== Supplied data ==
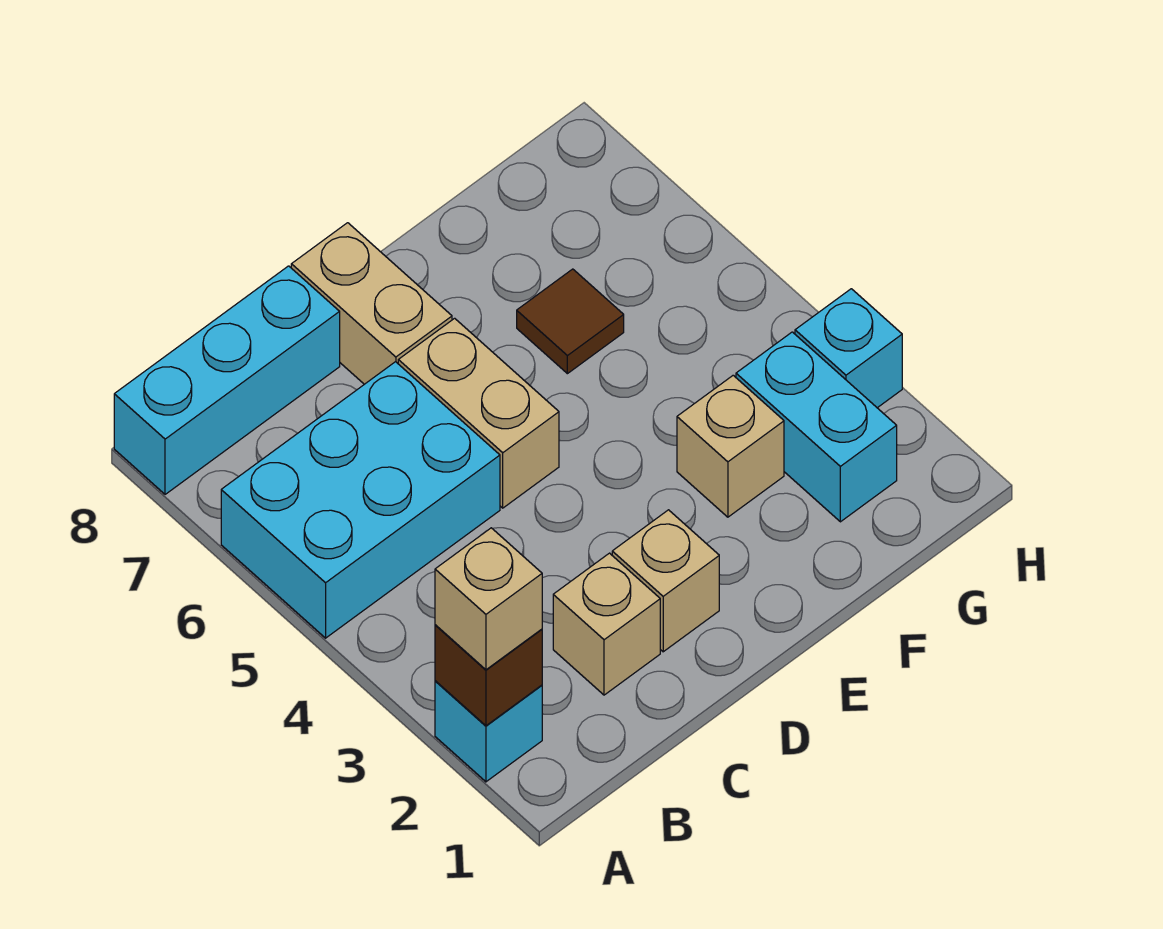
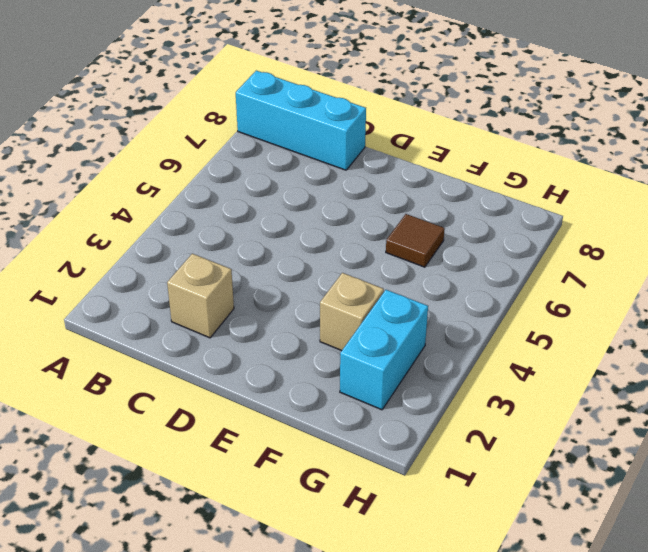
none -> cyan brick A2 level 1
none -> cyan brick A5:C6 level 1
none -> tan brick D2 level 1

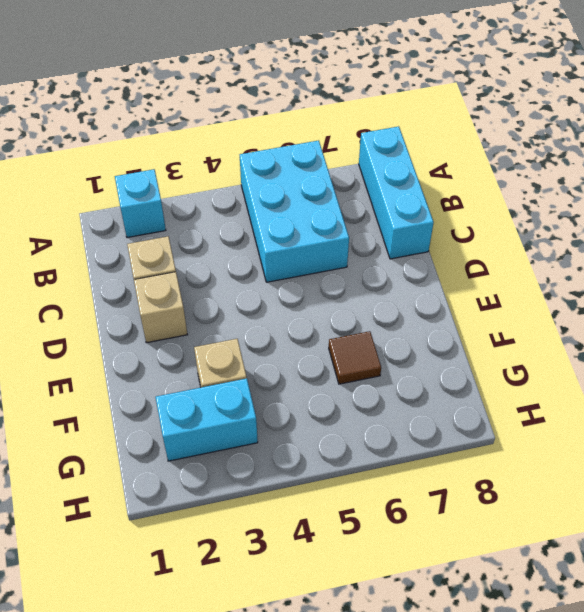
none -> tan brick D5:D6 level 1
none -> tan brick D7:D8 level 1
none -> cyan brick H3 level 1

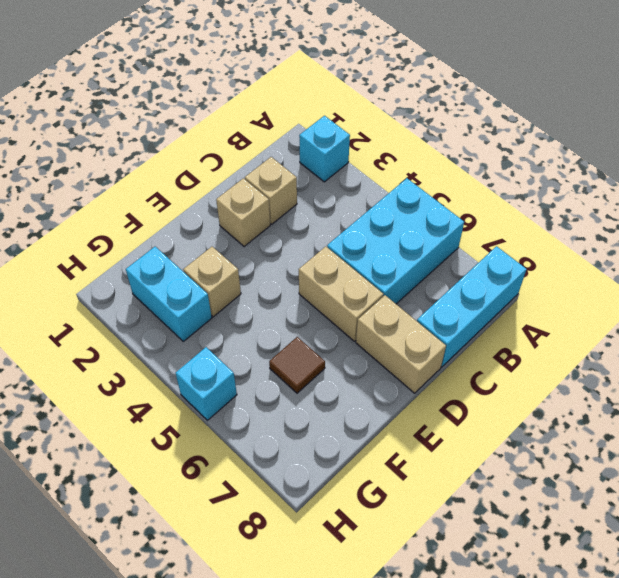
cyan brick H5 level 1 -> cyan brick H3 level 1
none -> brown brick A2 level 2
none -> tan brick A2 level 3

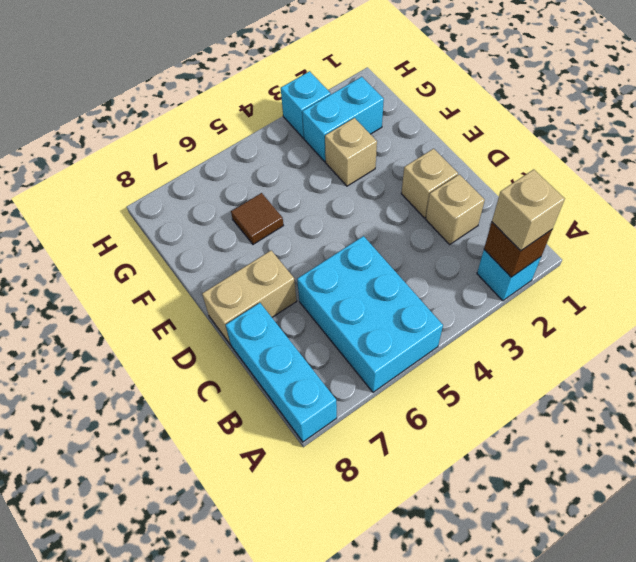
none -> tan brick D5:D6 level 1

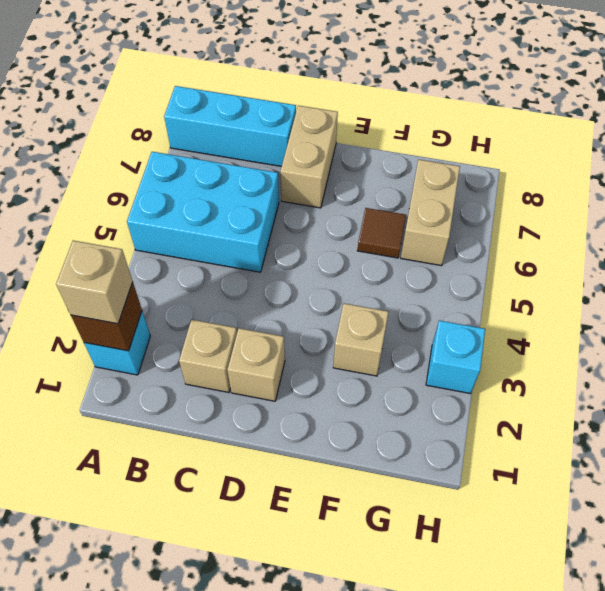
tan brick G6:G7 level 1 -> tan brick D5:D6 level 1
none -> cyan brick G2:G3 level 1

== Exercise details ==
Your response should consist solely of the lines from the line with "none -> tan brick A2 level 3" through the last line of the entries above, printed exactly and without pictures.

== Answer below ==
none -> tan brick A2 level 3

none -> tan brick D5:D6 level 1

tan brick G6:G7 level 1 -> tan brick D5:D6 level 1
none -> cyan brick G2:G3 level 1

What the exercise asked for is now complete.